INFORMATION SUPPLIED below:

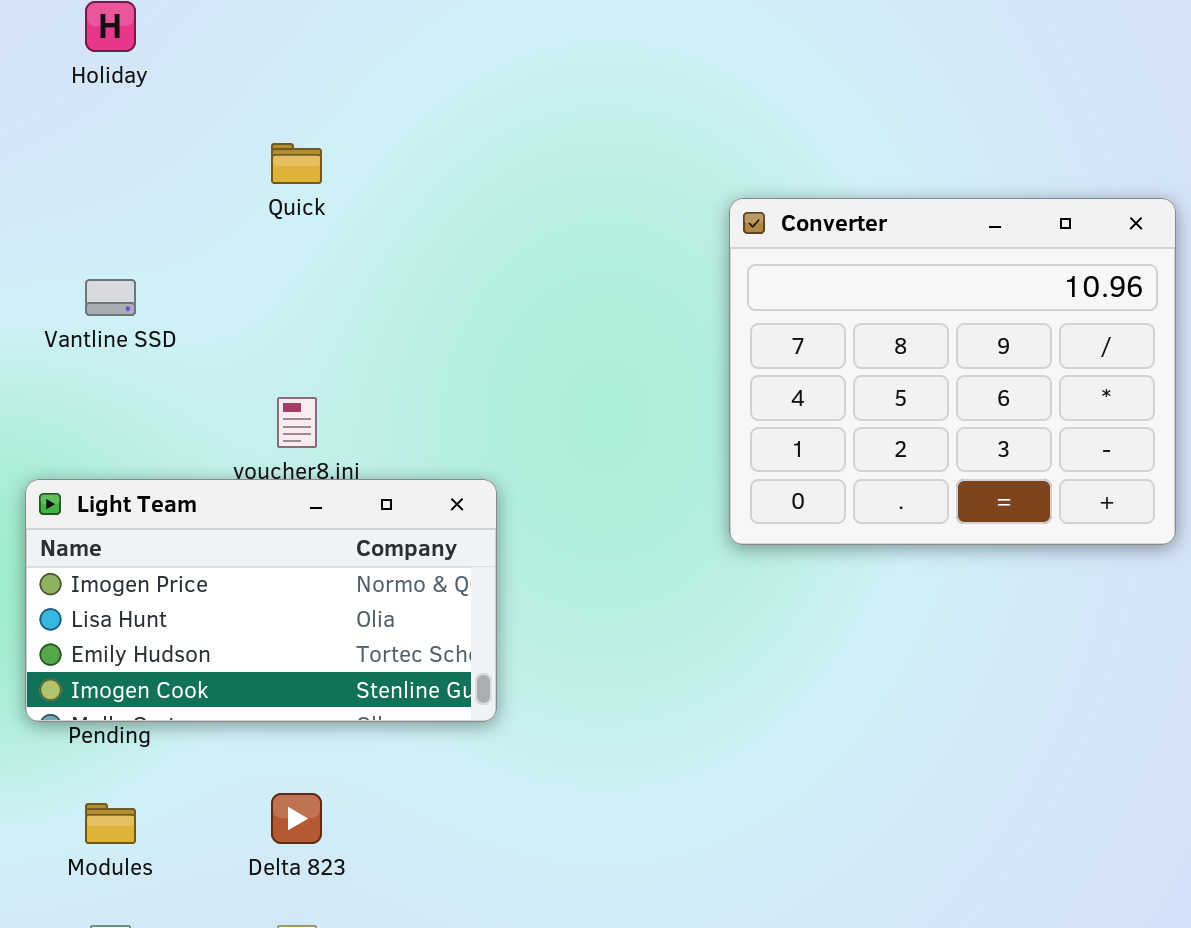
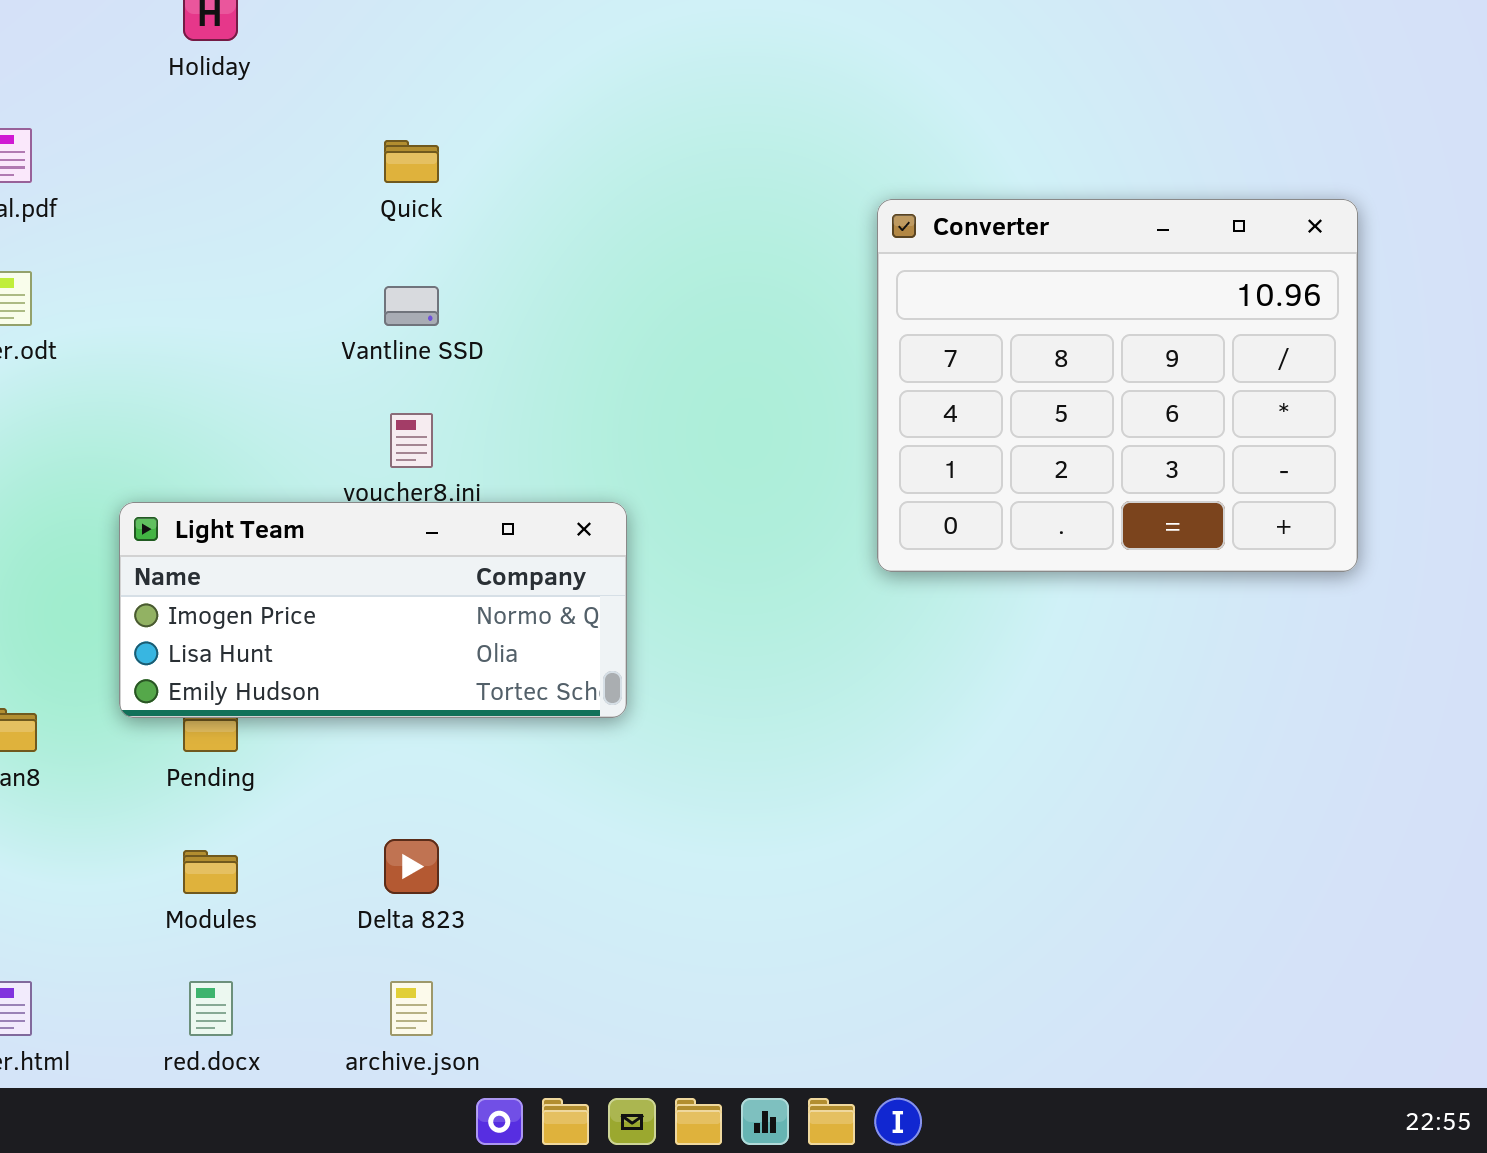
Vantline SSD: [85,279,136,316] -> [384,286,439,326], moved
Light Team: [25,479,497,722] -> [119,502,627,718], resized

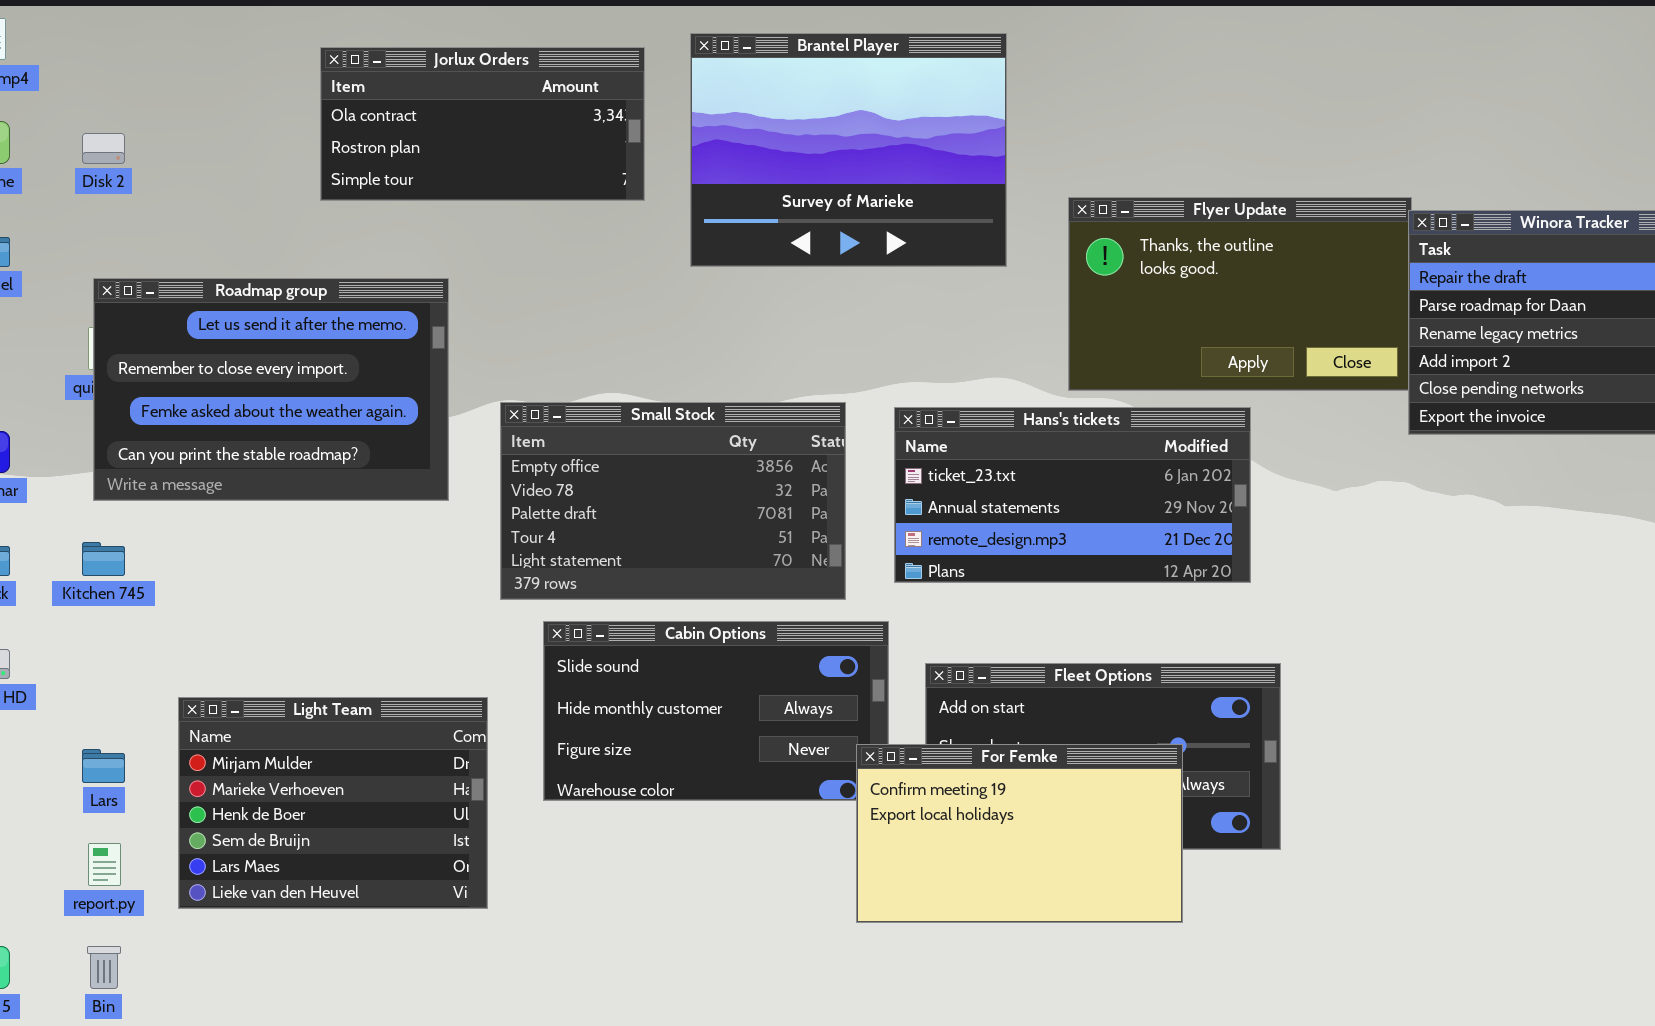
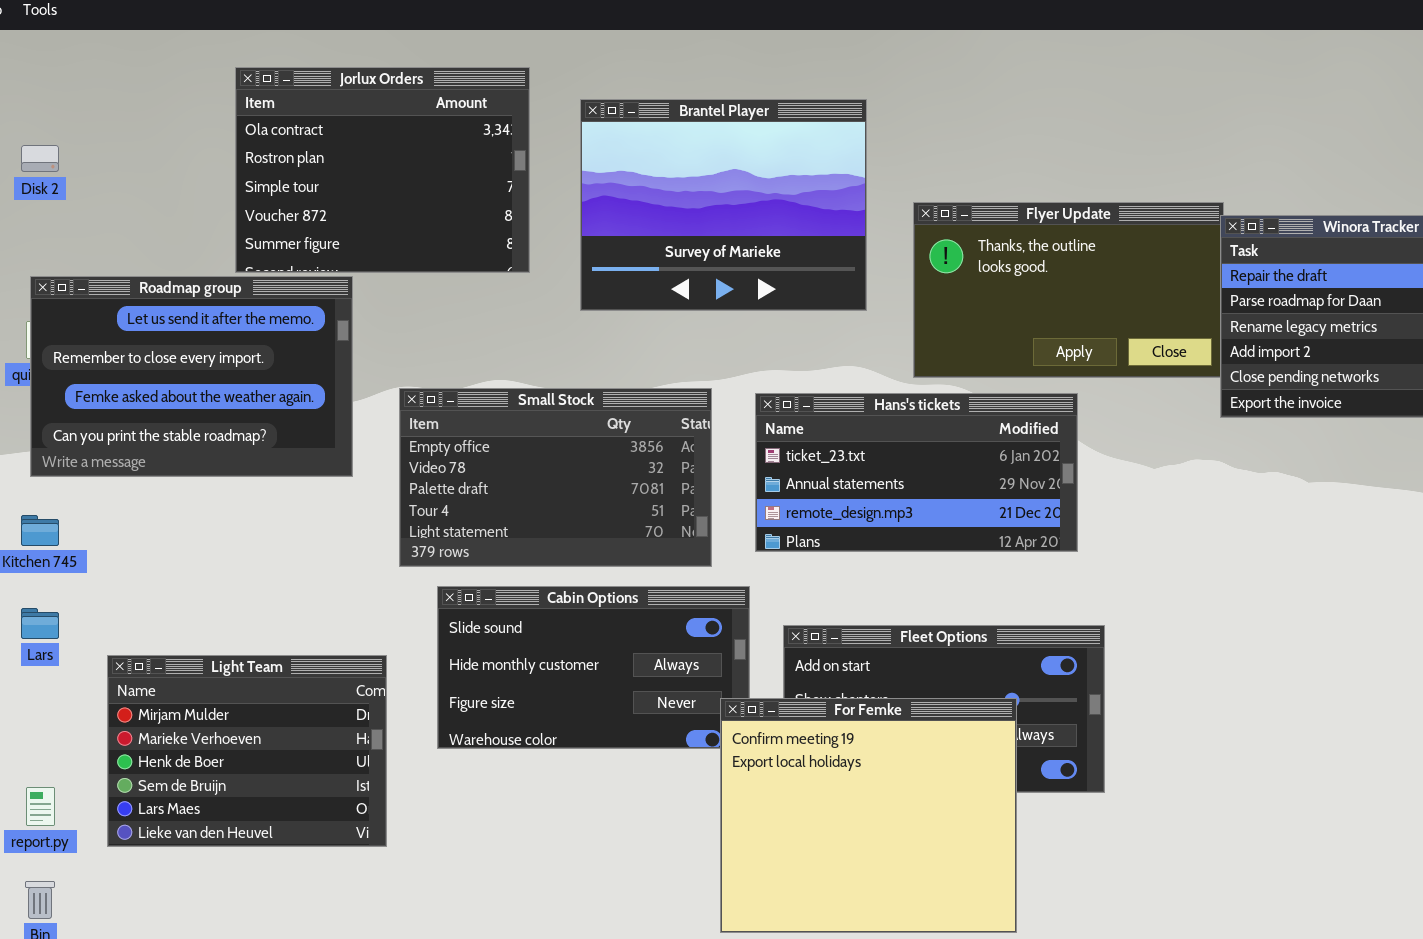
Brantel Player: [690,33,1007,267] -> [580,99,867,311], moved
Jorlux Orders: [320,47,645,201] -> [235,67,530,273], resized
For Femke: [856,744,1183,923] -> [720,698,1017,933], resized
Lars: [82,749,125,783] -> [21,608,59,639], moved

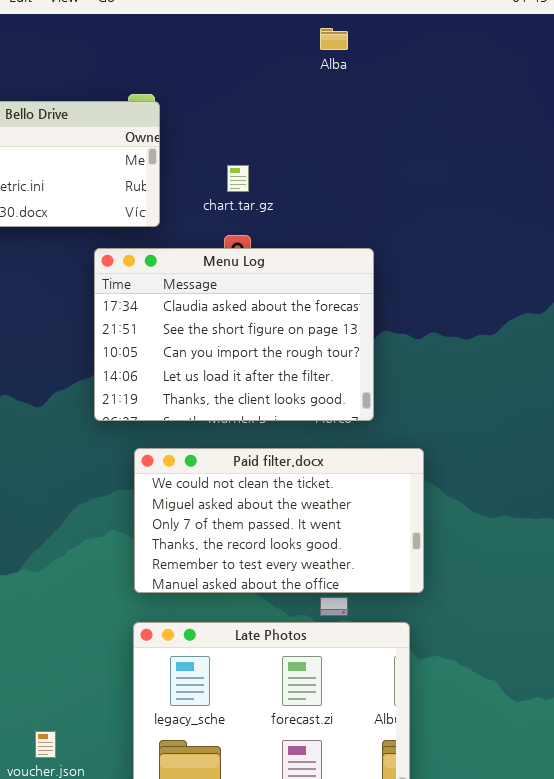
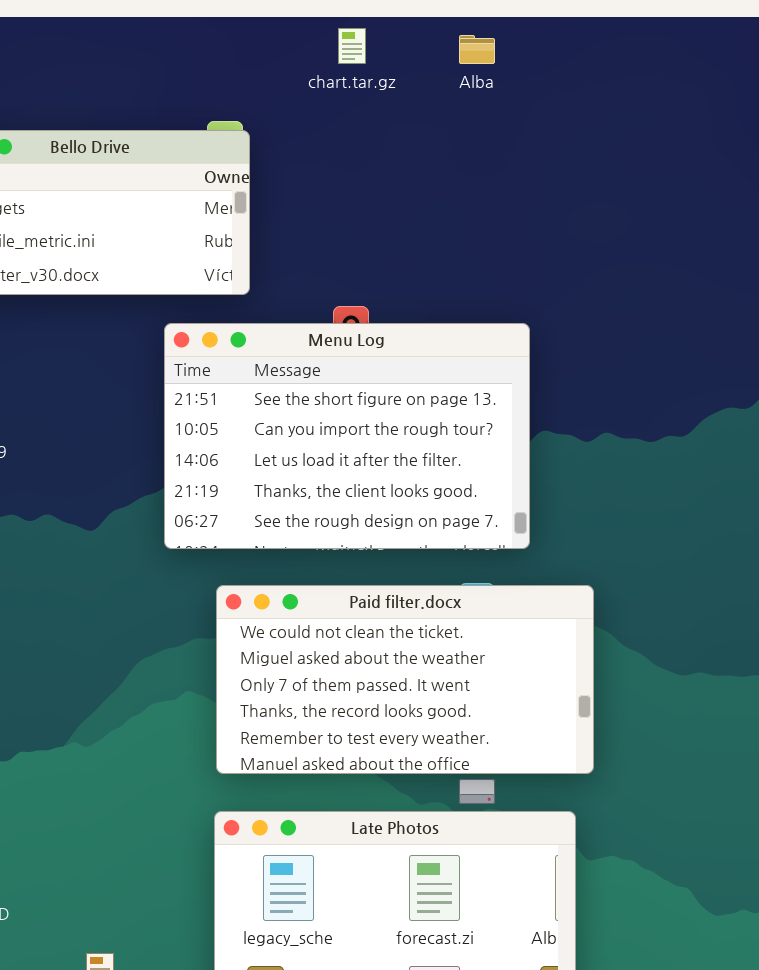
chart.tar.gz: [227,165,249,192] -> [338,28,366,64], moved
Menu Log: [94,248,374,421] -> [164,323,530,549], scrolled down 1 row

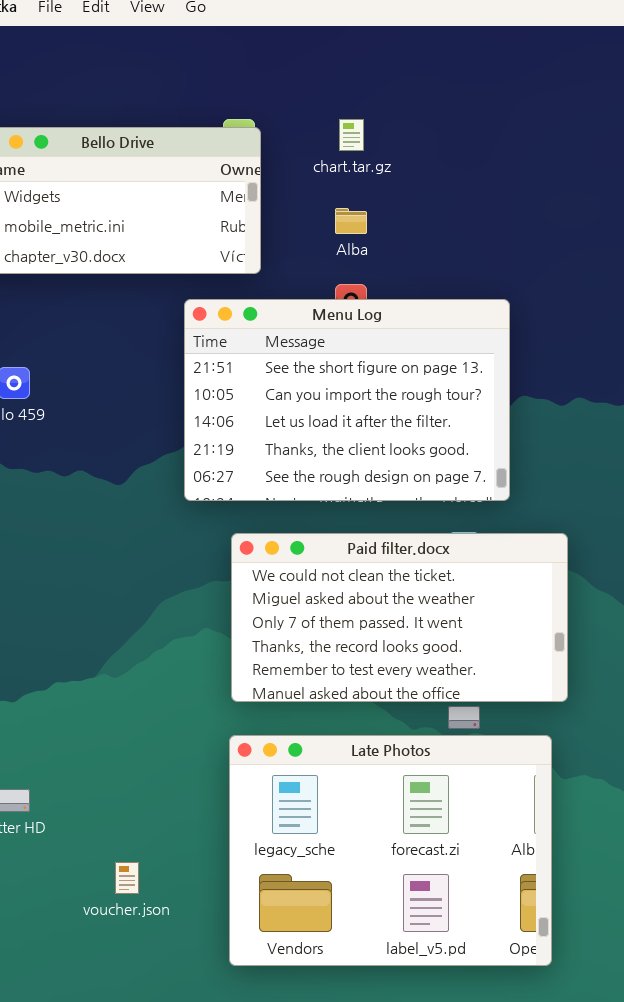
chart.tar.gz: [338,28,366,64] -> [339,119,364,151], moved
Alba: [459,35,495,64] -> [335,208,367,234], moved

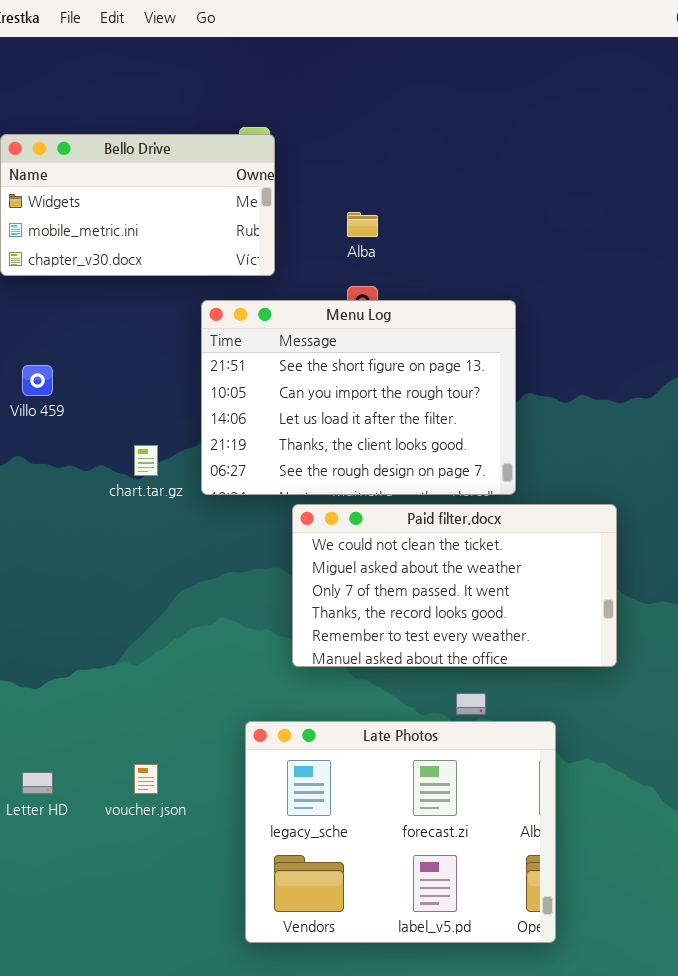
chart.tar.gz: [339,119,364,151] -> [134,445,158,476], moved
Paid filter.docx: [231,533,568,702] -> [292,504,617,667], moved
voucher.json: [115,862,139,894] -> [134,764,158,794], moved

End of INFORMATION SUPPLIED.

WHAT THE EXERCISE ASKS -
Word for word, repeat the lines above from the one with "Jorlux Orders: [320,47,645,201]" through the one with "Menu Log: [94,248,374,421]", and nothing beyond them. Omit the pictures.

SOLUTION TO THE PROBLEM -
Jorlux Orders: [320,47,645,201] -> [235,67,530,273], resized
For Femke: [856,744,1183,923] -> [720,698,1017,933], resized
Lars: [82,749,125,783] -> [21,608,59,639], moved

chart.tar.gz: [227,165,249,192] -> [338,28,366,64], moved
Menu Log: [94,248,374,421] -> [164,323,530,549], scrolled down 1 row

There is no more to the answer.